--- Data listing Enclosed Below ---

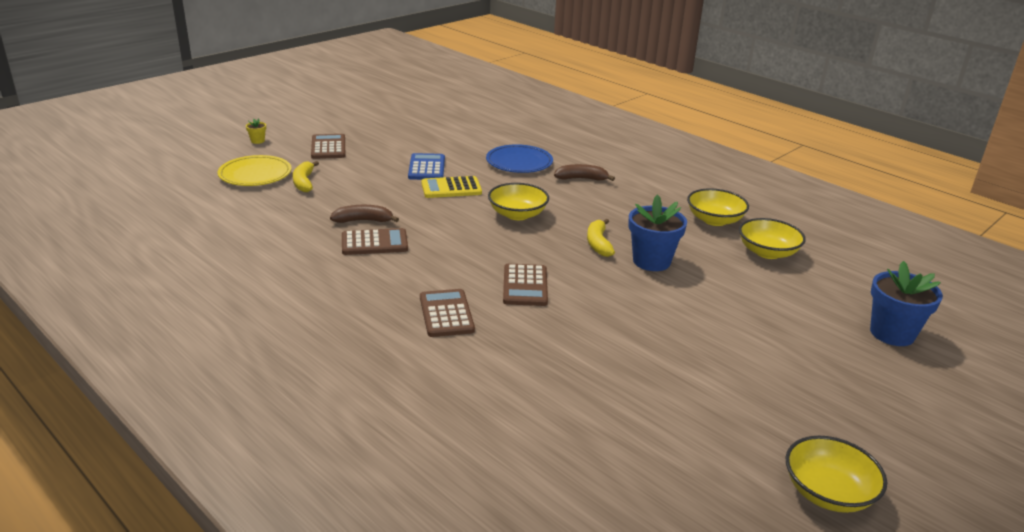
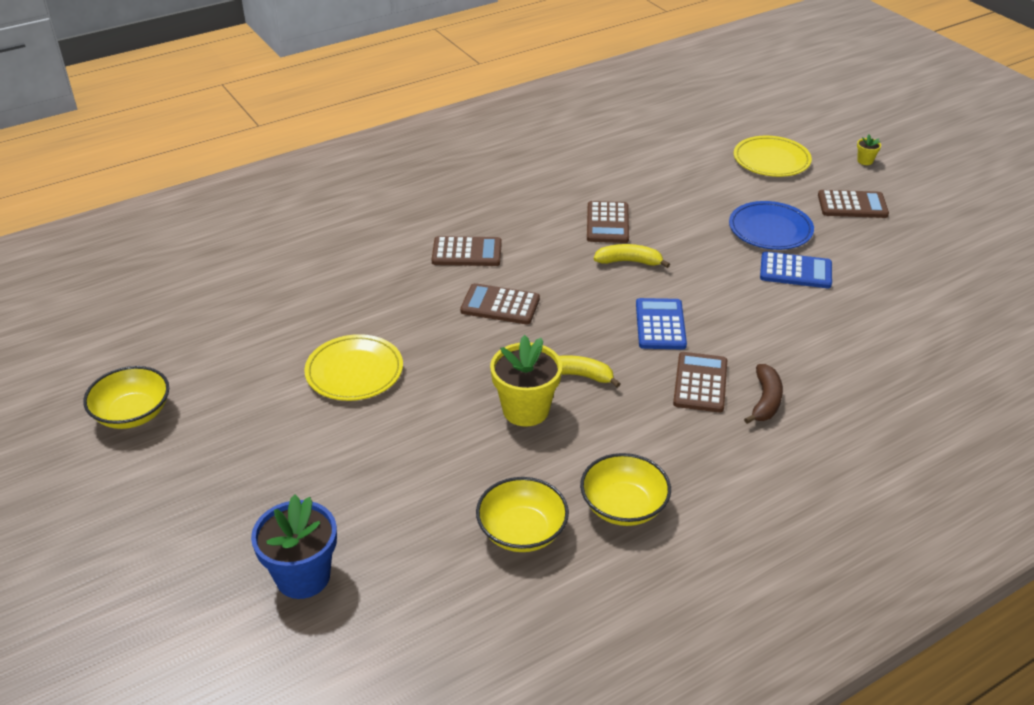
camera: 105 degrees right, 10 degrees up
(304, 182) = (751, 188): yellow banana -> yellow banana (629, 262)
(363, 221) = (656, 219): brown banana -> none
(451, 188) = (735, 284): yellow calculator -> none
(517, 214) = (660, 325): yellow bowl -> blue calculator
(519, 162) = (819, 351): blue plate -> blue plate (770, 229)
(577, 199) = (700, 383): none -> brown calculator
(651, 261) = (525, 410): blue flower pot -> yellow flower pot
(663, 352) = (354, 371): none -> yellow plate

--- End of Enclosed Data listing ---
--- Data listing Enclosed Below ---

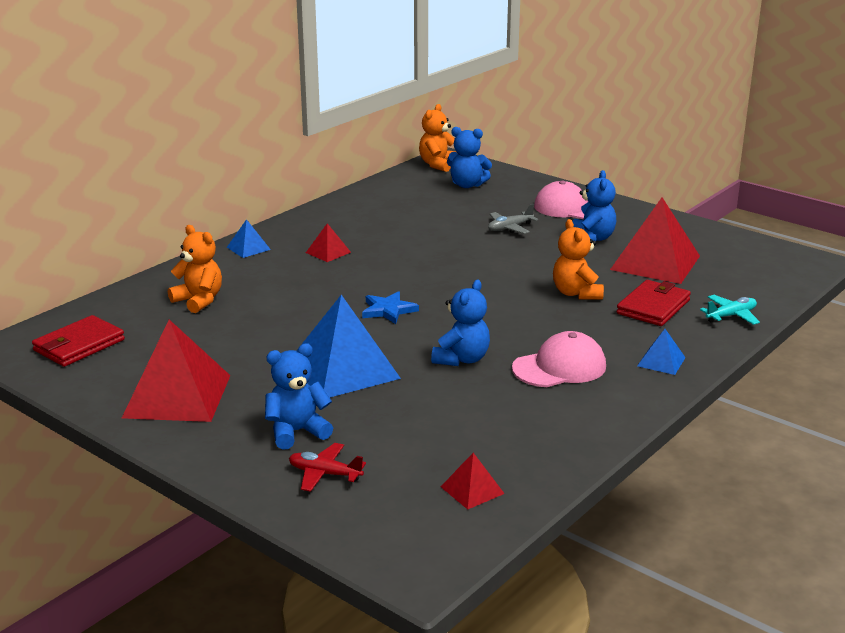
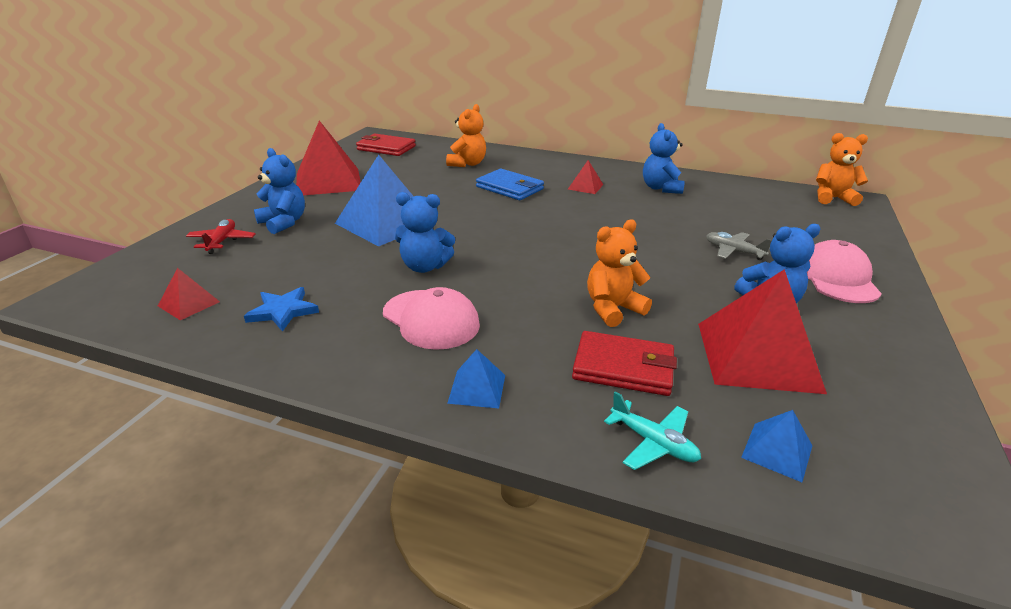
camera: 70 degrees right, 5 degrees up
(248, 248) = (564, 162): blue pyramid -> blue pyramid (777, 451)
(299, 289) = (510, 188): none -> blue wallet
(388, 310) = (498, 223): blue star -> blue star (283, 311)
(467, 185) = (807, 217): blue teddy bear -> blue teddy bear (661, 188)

--- End of Enclosed Data listing ---

:: Task details ::
The entries above hold a line with "camera: 105 degrees right, 10 degrees up" and a later line with "(663, 352) = (354, 371): none -> yellow plate". Write out exactly those lines and all lines between, nothing more.

:: Answer area ::
camera: 105 degrees right, 10 degrees up
(304, 182) = (751, 188): yellow banana -> yellow banana (629, 262)
(363, 221) = (656, 219): brown banana -> none
(451, 188) = (735, 284): yellow calculator -> none
(517, 214) = (660, 325): yellow bowl -> blue calculator
(519, 162) = (819, 351): blue plate -> blue plate (770, 229)
(577, 199) = (700, 383): none -> brown calculator
(651, 261) = (525, 410): blue flower pot -> yellow flower pot
(663, 352) = (354, 371): none -> yellow plate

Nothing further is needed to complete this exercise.